The task | Every line of the entries below from the one containing "IC3: JRC386 -> LM386" to the one containing "C7: 150uF (plus", both ends included, must be written out exactly. No other line belongs in the answer.

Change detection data
[Start of section]
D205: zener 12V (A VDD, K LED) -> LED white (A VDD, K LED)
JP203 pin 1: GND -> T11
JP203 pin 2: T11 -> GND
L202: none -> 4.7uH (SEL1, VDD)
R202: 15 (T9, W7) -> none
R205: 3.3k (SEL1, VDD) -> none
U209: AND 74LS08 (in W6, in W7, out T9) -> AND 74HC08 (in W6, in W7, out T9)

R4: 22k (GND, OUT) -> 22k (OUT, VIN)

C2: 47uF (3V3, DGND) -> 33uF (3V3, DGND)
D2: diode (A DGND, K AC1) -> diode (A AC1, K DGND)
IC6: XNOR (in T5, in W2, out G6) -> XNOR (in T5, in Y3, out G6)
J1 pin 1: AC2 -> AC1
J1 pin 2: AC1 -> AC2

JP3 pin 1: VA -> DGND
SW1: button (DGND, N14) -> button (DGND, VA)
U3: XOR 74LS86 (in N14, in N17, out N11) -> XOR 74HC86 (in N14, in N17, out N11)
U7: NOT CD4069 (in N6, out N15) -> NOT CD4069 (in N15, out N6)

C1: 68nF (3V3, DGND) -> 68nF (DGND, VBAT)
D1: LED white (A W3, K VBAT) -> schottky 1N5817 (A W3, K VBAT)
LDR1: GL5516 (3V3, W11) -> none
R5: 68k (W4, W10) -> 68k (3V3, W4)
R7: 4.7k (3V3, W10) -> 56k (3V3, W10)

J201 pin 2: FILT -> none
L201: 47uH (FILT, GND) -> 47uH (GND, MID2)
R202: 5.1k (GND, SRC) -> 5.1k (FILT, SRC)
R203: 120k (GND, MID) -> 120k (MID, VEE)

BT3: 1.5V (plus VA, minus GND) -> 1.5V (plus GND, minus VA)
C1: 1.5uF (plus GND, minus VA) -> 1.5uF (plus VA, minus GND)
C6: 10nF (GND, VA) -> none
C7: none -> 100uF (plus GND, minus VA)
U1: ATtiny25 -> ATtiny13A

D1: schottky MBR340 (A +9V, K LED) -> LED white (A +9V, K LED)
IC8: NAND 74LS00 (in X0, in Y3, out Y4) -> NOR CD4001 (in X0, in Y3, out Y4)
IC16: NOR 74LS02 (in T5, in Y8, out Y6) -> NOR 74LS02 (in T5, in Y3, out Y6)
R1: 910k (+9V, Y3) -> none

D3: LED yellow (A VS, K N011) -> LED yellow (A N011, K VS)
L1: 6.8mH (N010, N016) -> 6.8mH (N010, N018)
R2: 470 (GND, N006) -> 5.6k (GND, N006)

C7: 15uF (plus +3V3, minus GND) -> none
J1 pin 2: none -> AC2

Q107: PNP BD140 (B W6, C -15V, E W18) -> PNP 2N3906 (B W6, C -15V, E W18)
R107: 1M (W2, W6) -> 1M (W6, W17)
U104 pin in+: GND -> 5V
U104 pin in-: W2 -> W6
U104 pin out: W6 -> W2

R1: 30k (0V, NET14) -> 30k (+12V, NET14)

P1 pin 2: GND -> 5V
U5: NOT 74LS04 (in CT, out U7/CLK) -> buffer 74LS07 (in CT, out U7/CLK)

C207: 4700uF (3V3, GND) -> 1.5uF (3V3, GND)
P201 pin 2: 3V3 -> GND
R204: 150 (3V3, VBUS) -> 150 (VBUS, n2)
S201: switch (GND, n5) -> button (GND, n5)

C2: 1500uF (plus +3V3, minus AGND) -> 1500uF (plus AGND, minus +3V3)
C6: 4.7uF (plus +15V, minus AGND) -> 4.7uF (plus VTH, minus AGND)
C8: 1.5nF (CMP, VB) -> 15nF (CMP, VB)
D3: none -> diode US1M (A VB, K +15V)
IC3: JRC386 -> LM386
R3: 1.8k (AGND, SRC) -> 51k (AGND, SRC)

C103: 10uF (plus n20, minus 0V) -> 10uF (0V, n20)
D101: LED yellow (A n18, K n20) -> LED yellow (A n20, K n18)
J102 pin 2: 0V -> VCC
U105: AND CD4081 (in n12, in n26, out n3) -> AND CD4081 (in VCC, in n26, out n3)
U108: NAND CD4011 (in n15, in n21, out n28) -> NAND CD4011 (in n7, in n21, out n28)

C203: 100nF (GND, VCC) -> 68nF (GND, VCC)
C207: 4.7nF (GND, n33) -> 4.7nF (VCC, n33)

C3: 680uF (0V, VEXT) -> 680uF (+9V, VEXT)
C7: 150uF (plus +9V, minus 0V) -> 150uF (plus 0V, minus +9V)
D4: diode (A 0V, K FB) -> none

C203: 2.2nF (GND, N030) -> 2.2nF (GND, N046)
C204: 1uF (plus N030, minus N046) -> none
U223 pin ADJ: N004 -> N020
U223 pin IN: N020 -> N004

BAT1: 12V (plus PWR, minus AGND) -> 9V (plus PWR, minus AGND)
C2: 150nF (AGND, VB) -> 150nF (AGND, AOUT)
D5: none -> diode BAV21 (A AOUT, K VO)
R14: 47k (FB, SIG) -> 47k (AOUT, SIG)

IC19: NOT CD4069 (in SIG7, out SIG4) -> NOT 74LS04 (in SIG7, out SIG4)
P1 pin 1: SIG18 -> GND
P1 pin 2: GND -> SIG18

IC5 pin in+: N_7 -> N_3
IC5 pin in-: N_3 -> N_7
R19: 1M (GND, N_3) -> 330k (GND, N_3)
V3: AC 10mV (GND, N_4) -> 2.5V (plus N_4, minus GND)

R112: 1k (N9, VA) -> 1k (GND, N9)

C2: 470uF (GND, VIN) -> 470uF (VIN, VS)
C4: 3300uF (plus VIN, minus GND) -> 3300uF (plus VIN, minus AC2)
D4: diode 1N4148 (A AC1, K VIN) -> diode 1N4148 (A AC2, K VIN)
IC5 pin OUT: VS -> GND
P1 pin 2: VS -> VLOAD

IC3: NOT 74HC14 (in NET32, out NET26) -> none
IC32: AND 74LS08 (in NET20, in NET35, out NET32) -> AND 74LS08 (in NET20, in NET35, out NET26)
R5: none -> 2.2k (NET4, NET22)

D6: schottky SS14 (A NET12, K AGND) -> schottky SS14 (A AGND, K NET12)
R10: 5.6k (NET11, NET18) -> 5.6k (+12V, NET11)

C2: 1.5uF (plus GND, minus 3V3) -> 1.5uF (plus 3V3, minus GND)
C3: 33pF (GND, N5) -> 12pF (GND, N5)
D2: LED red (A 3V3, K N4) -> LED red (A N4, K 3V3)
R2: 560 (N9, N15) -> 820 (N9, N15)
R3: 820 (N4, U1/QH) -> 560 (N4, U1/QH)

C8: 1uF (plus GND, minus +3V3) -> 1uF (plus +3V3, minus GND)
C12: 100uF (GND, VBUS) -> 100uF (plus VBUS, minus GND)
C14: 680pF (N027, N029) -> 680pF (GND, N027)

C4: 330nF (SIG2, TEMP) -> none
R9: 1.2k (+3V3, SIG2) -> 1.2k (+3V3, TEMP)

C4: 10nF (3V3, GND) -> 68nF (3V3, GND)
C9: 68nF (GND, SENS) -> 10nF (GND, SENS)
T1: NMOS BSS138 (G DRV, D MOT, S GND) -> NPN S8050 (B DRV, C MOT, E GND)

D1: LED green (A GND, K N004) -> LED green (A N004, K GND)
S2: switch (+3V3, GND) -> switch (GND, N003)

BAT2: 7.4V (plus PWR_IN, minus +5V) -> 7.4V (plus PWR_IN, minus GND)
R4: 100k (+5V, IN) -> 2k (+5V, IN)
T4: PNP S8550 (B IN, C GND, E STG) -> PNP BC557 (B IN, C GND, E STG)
[End of section]
Your response |
IC3: JRC386 -> LM386
R3: 1.8k (AGND, SRC) -> 51k (AGND, SRC)

C103: 10uF (plus n20, minus 0V) -> 10uF (0V, n20)
D101: LED yellow (A n18, K n20) -> LED yellow (A n20, K n18)
J102 pin 2: 0V -> VCC
U105: AND CD4081 (in n12, in n26, out n3) -> AND CD4081 (in VCC, in n26, out n3)
U108: NAND CD4011 (in n15, in n21, out n28) -> NAND CD4011 (in n7, in n21, out n28)

C203: 100nF (GND, VCC) -> 68nF (GND, VCC)
C207: 4.7nF (GND, n33) -> 4.7nF (VCC, n33)

C3: 680uF (0V, VEXT) -> 680uF (+9V, VEXT)
C7: 150uF (plus +9V, minus 0V) -> 150uF (plus 0V, minus +9V)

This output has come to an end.